§ Directions for this task
Word for word, transcribe the lines from the one containing "none -> orange slope C9:C10 level 1 top 10" through the end of the entries, both included, and nothing else.

Records from a data source:
*****
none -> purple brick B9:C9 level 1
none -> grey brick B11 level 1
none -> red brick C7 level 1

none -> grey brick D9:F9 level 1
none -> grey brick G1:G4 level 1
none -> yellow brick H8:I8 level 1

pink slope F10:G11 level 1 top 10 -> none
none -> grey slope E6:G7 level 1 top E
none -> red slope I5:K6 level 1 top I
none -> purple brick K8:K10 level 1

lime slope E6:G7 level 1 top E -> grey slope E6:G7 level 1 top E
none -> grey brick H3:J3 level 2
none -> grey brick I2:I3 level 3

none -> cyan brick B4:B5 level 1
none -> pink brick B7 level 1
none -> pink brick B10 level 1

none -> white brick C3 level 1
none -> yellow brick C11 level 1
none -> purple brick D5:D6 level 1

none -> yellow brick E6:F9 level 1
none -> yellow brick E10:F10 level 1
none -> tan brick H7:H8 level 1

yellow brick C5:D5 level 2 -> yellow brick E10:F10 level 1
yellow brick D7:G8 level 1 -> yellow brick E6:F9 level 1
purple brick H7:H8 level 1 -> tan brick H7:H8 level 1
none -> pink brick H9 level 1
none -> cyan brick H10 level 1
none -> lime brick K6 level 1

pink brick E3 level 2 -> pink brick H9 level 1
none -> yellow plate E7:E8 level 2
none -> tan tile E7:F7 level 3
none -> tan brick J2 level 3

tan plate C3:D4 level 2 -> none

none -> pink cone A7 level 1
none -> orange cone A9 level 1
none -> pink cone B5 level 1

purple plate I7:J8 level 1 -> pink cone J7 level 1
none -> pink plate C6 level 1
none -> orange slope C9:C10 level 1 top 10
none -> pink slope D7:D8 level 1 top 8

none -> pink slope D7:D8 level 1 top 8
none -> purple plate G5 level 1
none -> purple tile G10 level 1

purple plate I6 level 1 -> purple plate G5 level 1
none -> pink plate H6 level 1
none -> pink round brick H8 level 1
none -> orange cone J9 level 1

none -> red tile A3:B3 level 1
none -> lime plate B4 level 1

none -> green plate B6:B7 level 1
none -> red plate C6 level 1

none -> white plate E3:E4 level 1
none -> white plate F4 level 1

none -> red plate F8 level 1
*****
§ Expected output
none -> orange slope C9:C10 level 1 top 10
none -> pink slope D7:D8 level 1 top 8

none -> pink slope D7:D8 level 1 top 8
none -> purple plate G5 level 1
none -> purple tile G10 level 1

purple plate I6 level 1 -> purple plate G5 level 1
none -> pink plate H6 level 1
none -> pink round brick H8 level 1
none -> orange cone J9 level 1

none -> red tile A3:B3 level 1
none -> lime plate B4 level 1

none -> green plate B6:B7 level 1
none -> red plate C6 level 1

none -> white plate E3:E4 level 1
none -> white plate F4 level 1

none -> red plate F8 level 1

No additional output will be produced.